:: WHAT NEEDS TO BE DONE ::
Leave every image out, and print the remaining lines below exactly.

Before-and-after change records:

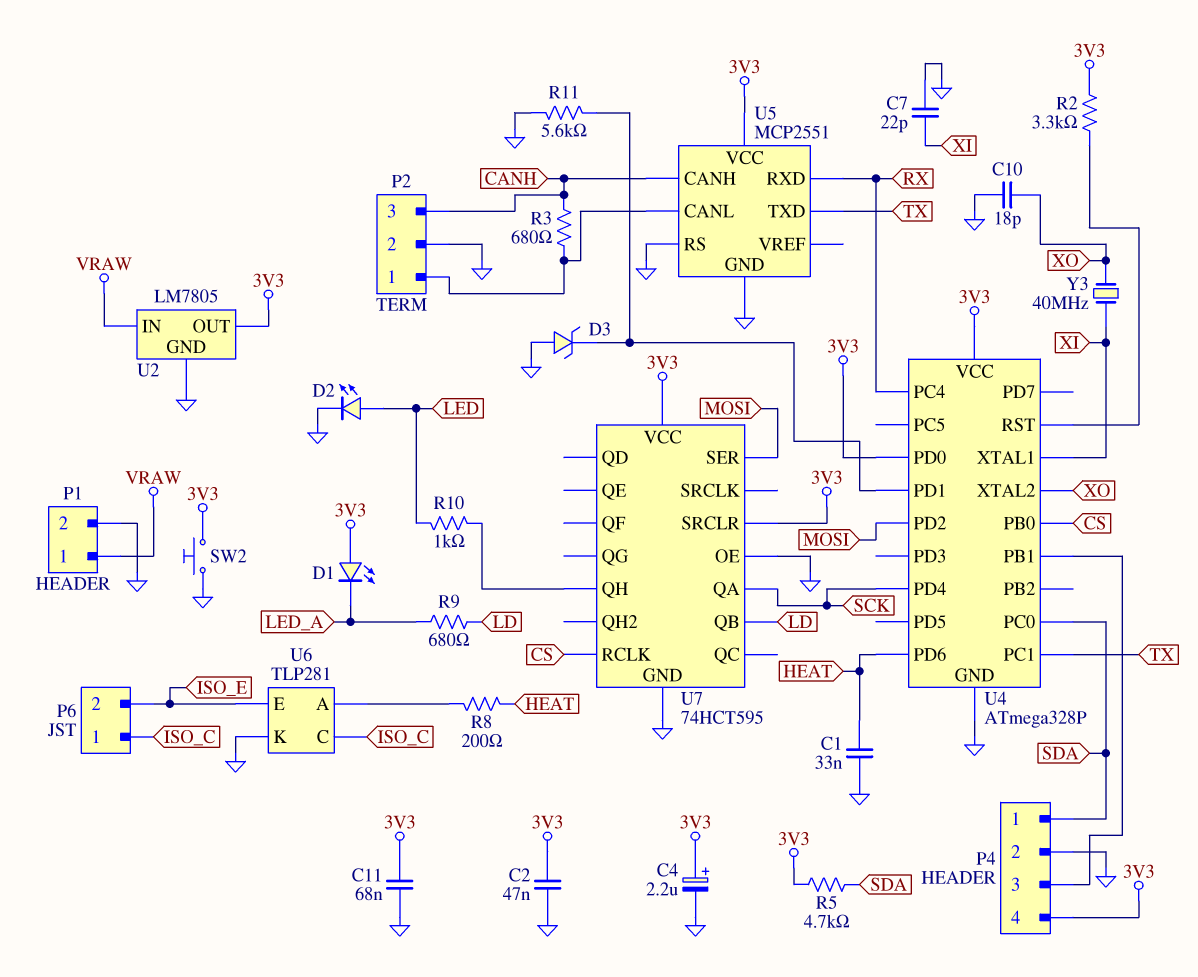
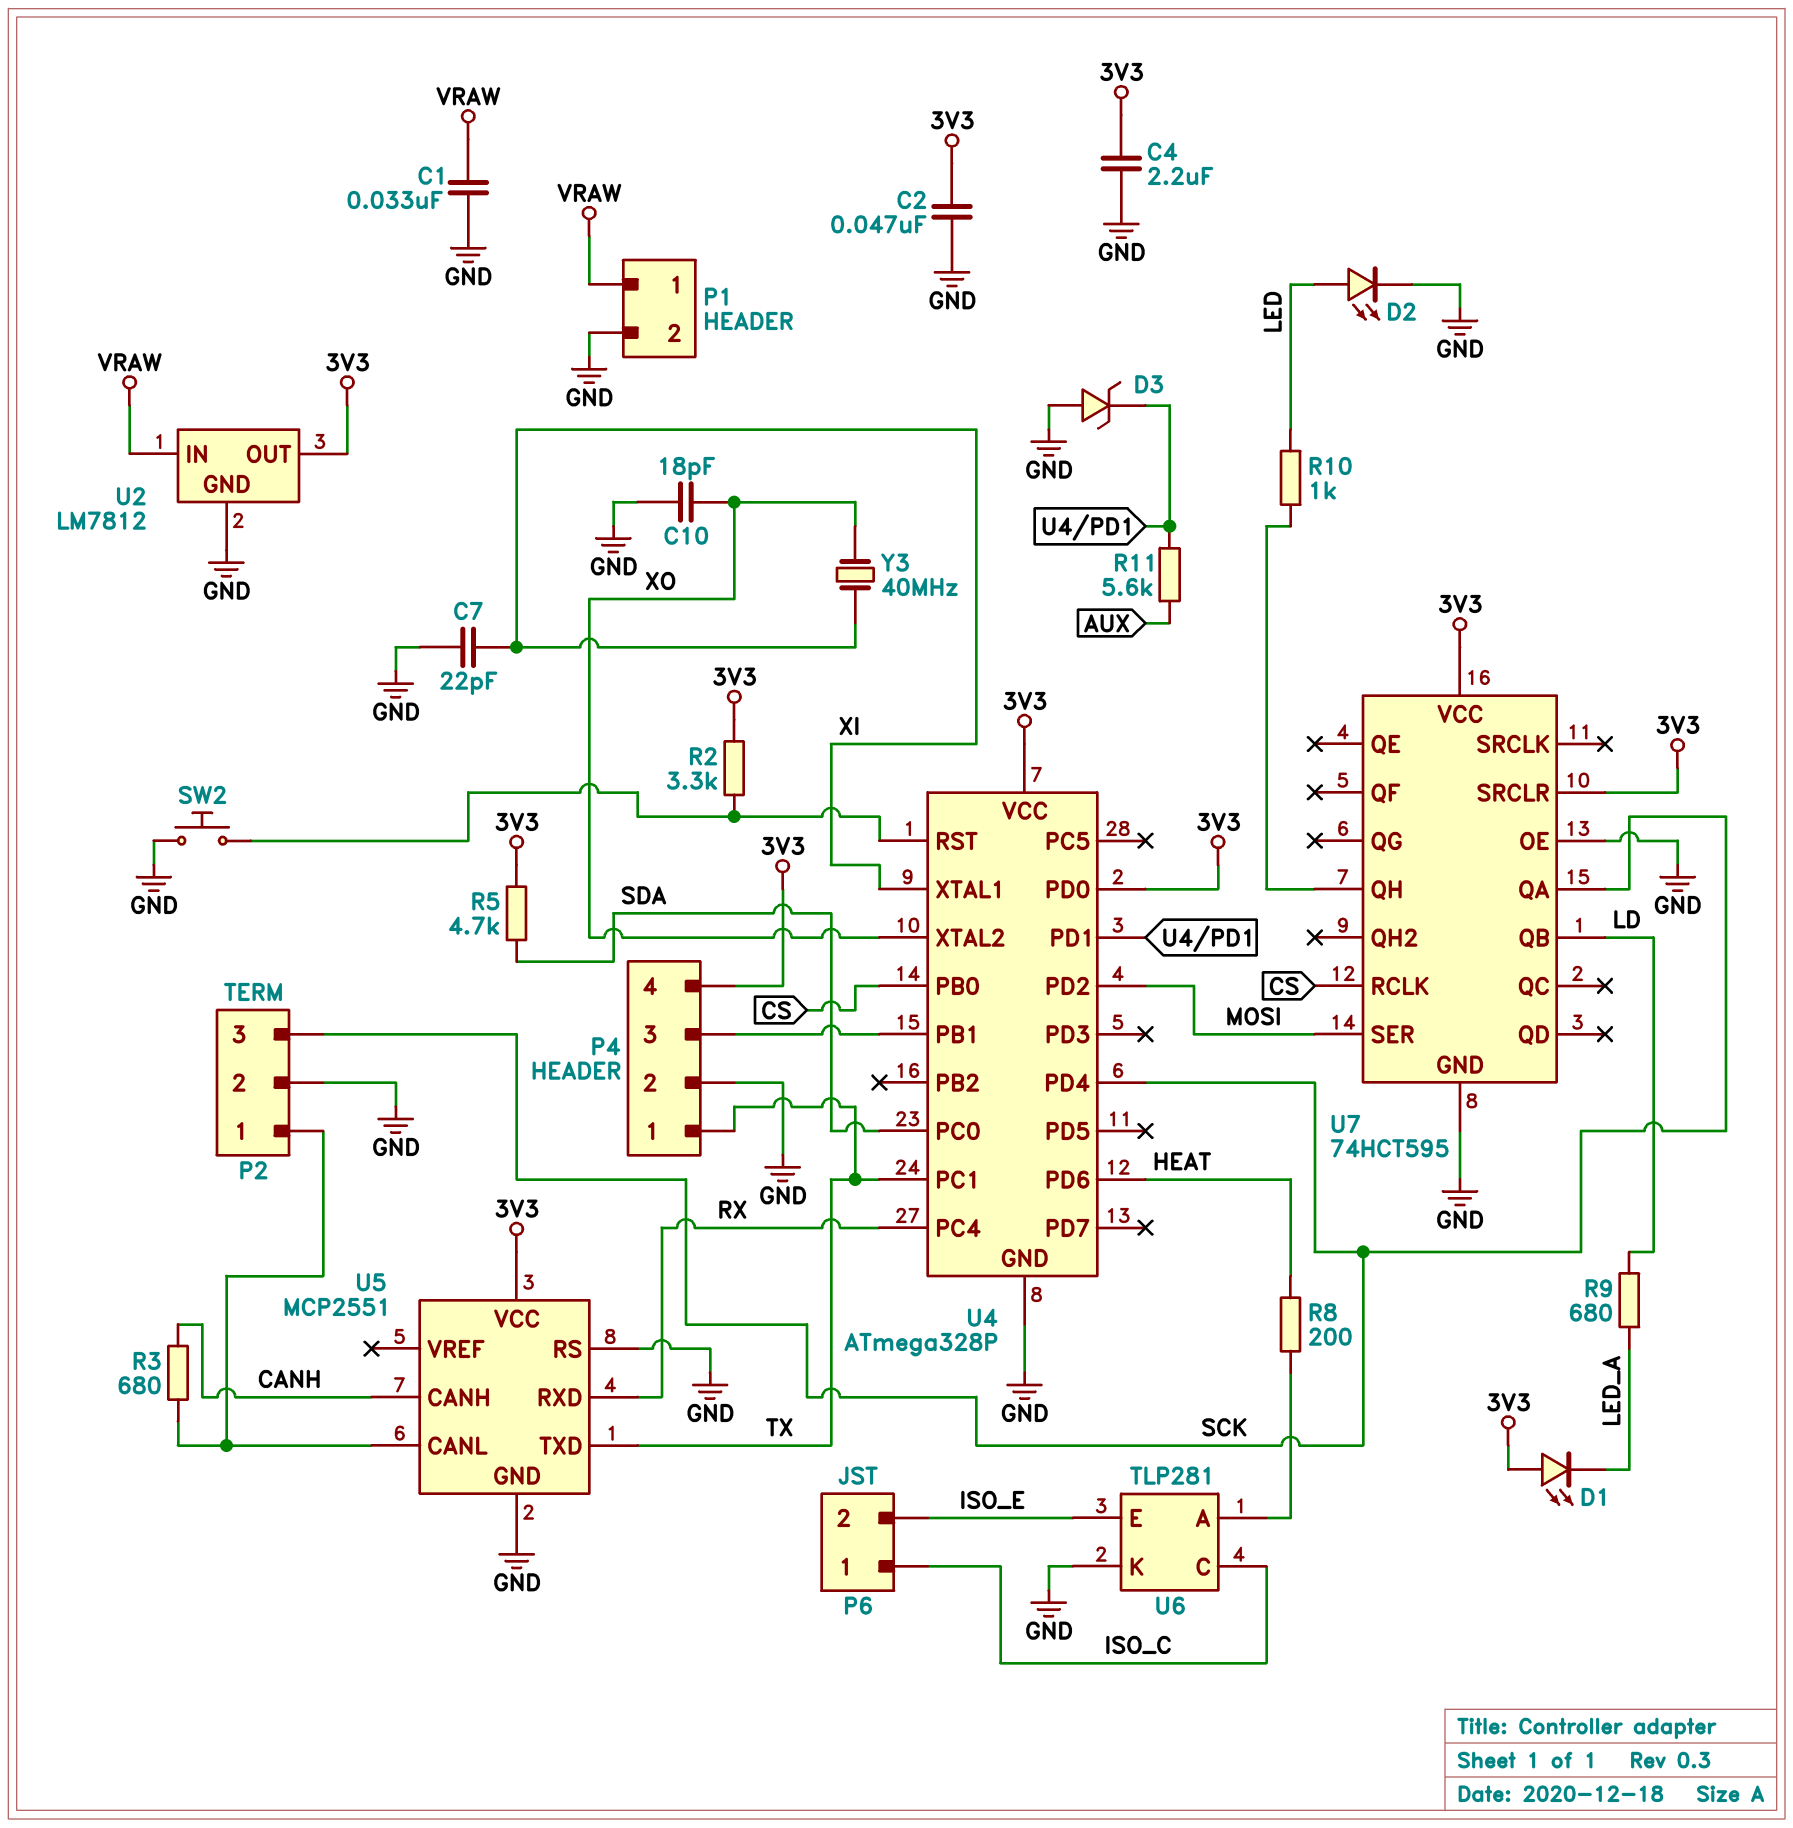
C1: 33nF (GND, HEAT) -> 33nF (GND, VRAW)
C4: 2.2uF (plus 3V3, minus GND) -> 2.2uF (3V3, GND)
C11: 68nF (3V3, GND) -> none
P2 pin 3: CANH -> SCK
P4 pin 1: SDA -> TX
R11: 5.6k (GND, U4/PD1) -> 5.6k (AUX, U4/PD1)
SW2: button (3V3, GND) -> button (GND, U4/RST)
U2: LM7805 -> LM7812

:: TASK RESPONSE ::
C1: 33nF (GND, HEAT) -> 33nF (GND, VRAW)
C4: 2.2uF (plus 3V3, minus GND) -> 2.2uF (3V3, GND)
C11: 68nF (3V3, GND) -> none
P2 pin 3: CANH -> SCK
P4 pin 1: SDA -> TX
R11: 5.6k (GND, U4/PD1) -> 5.6k (AUX, U4/PD1)
SW2: button (3V3, GND) -> button (GND, U4/RST)
U2: LM7805 -> LM7812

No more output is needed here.